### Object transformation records
• • •

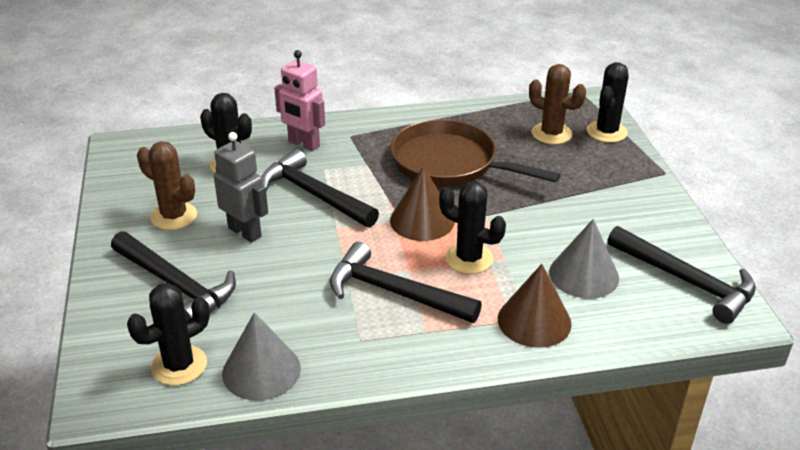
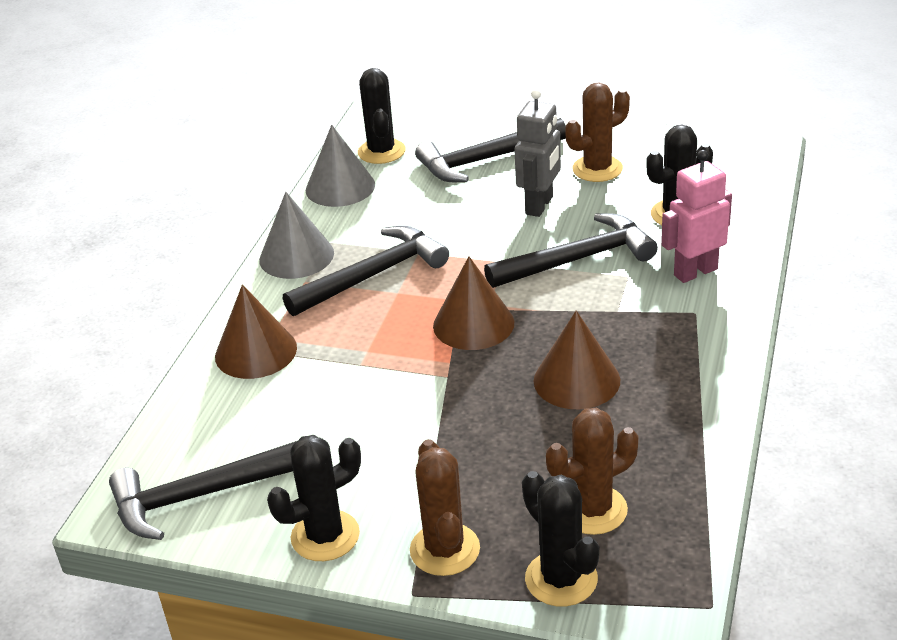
camera: 120 degrees right, 0 degrees up
(245, 232) = (540, 205): grey robot -> grey robot turned 45 degrees counterclockwise
(449, 163) = (576, 380): brown pan -> brown cone
(469, 258) = (382, 338): black cactus -> black cactus (325, 536)
(584, 275) = (286, 414): grey cone -> grey cone (296, 256)
(626, 171) = (445, 550): none -> brown cactus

• • •

### Work request
Each line from the one containing "(245, 232) = (540, 205): grey" to the final line above should be written out exactly; please omit the others.

### Answer space
(245, 232) = (540, 205): grey robot -> grey robot turned 45 degrees counterclockwise
(449, 163) = (576, 380): brown pan -> brown cone
(469, 258) = (382, 338): black cactus -> black cactus (325, 536)
(584, 275) = (286, 414): grey cone -> grey cone (296, 256)
(626, 171) = (445, 550): none -> brown cactus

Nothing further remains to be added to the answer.